__EXERCISE INSTRUCTIONS__: Repeat each line of the data below exactly, but skip the pictures.

Scene difference descriptions:
━━━━━━━━━━━━━━━━

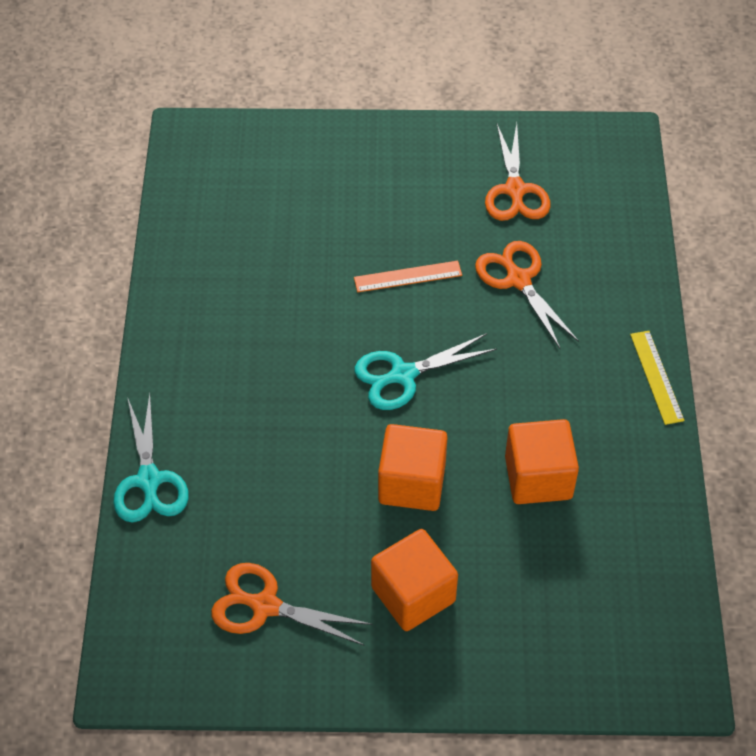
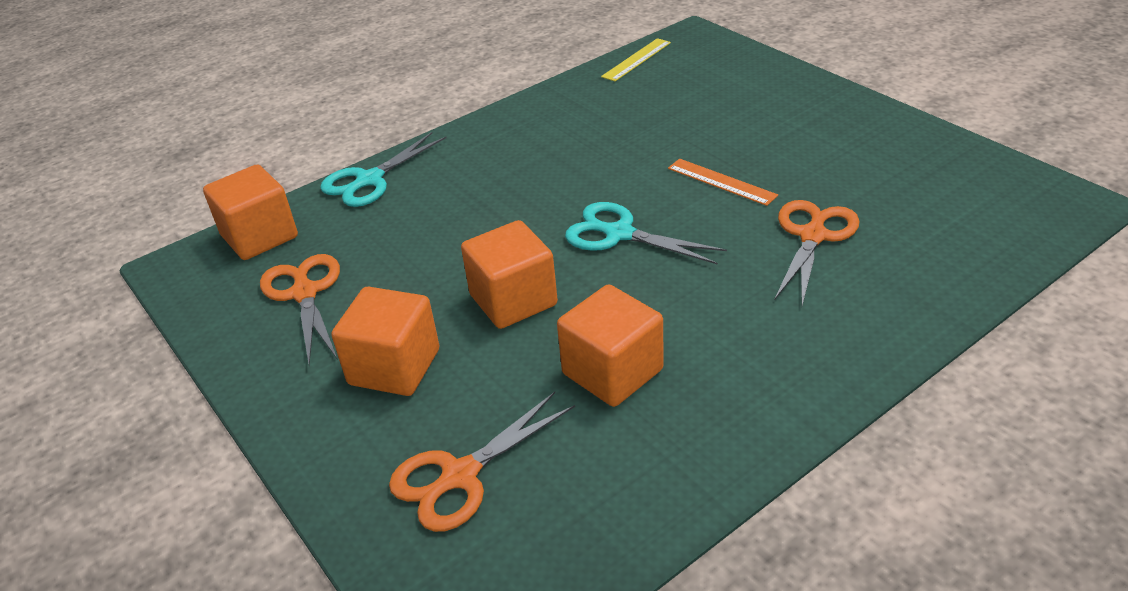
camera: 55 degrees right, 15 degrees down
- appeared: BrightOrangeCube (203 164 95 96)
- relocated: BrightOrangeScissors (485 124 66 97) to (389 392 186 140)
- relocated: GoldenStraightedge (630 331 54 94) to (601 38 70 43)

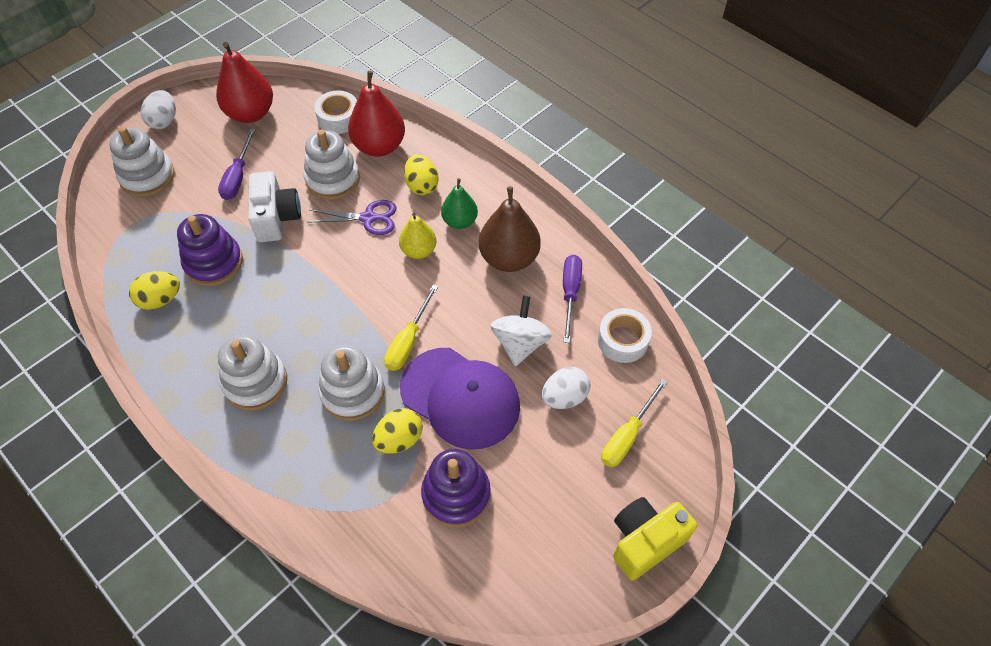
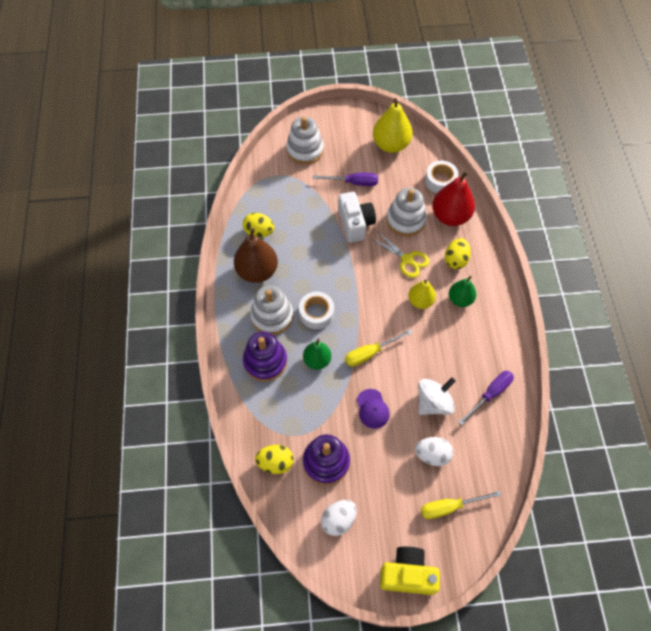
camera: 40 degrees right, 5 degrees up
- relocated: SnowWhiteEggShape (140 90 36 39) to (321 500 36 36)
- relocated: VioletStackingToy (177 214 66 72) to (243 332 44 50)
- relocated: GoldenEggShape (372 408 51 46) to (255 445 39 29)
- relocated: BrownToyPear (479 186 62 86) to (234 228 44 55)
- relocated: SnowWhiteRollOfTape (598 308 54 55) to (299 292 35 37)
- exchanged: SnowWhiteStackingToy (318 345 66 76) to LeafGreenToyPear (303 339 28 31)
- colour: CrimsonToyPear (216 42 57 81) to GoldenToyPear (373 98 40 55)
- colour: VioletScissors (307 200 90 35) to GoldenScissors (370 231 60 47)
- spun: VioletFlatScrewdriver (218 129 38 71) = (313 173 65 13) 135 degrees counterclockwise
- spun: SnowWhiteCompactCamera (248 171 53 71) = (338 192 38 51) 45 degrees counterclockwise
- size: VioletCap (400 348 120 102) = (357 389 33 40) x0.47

━━━━━━━━━━━━━━━━

__RESULT OF THIS TASK__:
camera: 55 degrees right, 15 degrees down
- appeared: BrightOrangeCube (203 164 95 96)
- relocated: BrightOrangeScissors (485 124 66 97) to (389 392 186 140)
- relocated: GoldenStraightedge (630 331 54 94) to (601 38 70 43)

camera: 40 degrees right, 5 degrees up
- relocated: SnowWhiteEggShape (140 90 36 39) to (321 500 36 36)
- relocated: VioletStackingToy (177 214 66 72) to (243 332 44 50)
- relocated: GoldenEggShape (372 408 51 46) to (255 445 39 29)
- relocated: BrownToyPear (479 186 62 86) to (234 228 44 55)
- relocated: SnowWhiteRollOfTape (598 308 54 55) to (299 292 35 37)
- exchanged: SnowWhiteStackingToy (318 345 66 76) to LeafGreenToyPear (303 339 28 31)
- colour: CrimsonToyPear (216 42 57 81) to GoldenToyPear (373 98 40 55)
- colour: VioletScissors (307 200 90 35) to GoldenScissors (370 231 60 47)
- spun: VioletFlatScrewdriver (218 129 38 71) = (313 173 65 13) 135 degrees counterclockwise
- spun: SnowWhiteCompactCamera (248 171 53 71) = (338 192 38 51) 45 degrees counterclockwise
- size: VioletCap (400 348 120 102) = (357 389 33 40) x0.47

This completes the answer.